(DATASET EXCERPT Opens)
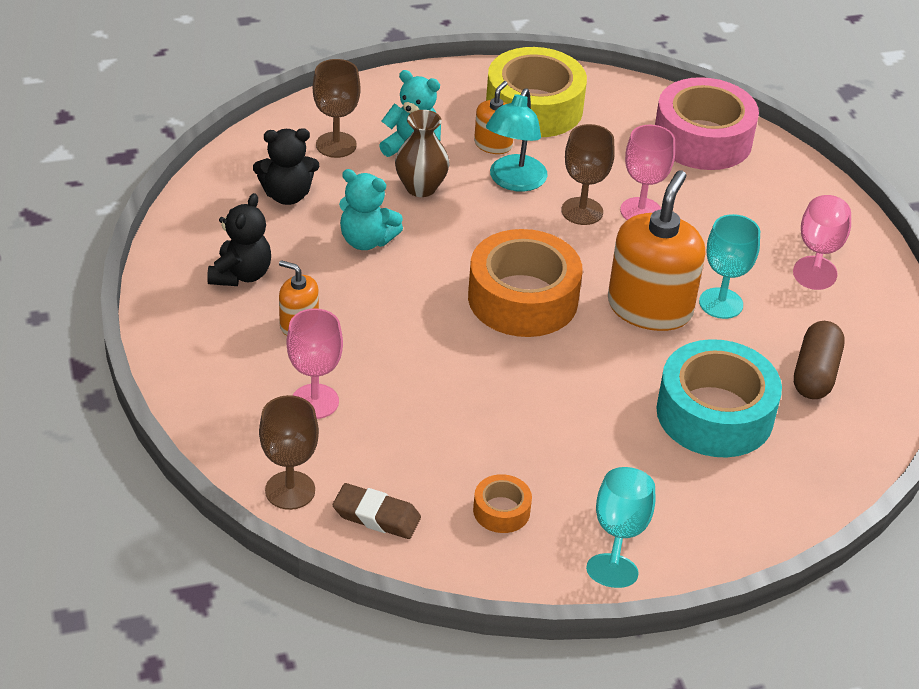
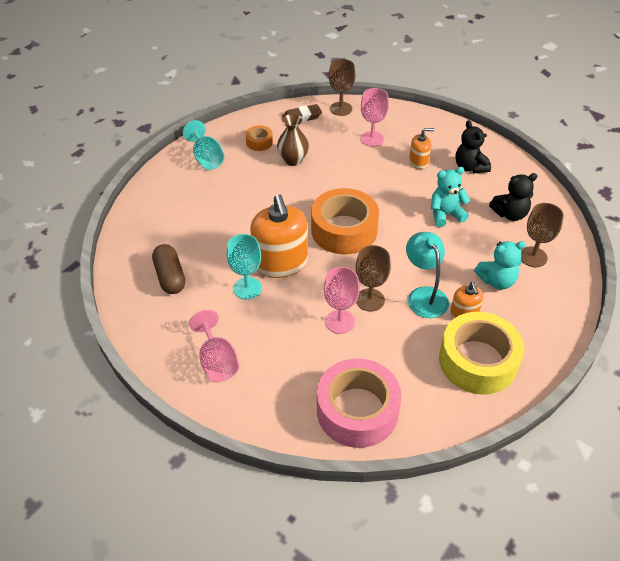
camera: 145 degrees right, 5 degrees up
(287, 195) = (510, 214): black teddy bear -> black teddy bear turned 150 degrees counterclockwise
(421, 187) = (461, 259): brown vase -> brown vase (293, 160)
(714, 414) = (205, 227): turquoise tape -> none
(DATASET EXCERPT Closes)
**TRY IT**
Return the line that contains "(287, 195) = (510, 214): black", along with every line after it in the data above, exactly and with nothing else.

**EXERCISE ANSWER**
(287, 195) = (510, 214): black teddy bear -> black teddy bear turned 150 degrees counterclockwise
(421, 187) = (461, 259): brown vase -> brown vase (293, 160)
(714, 414) = (205, 227): turquoise tape -> none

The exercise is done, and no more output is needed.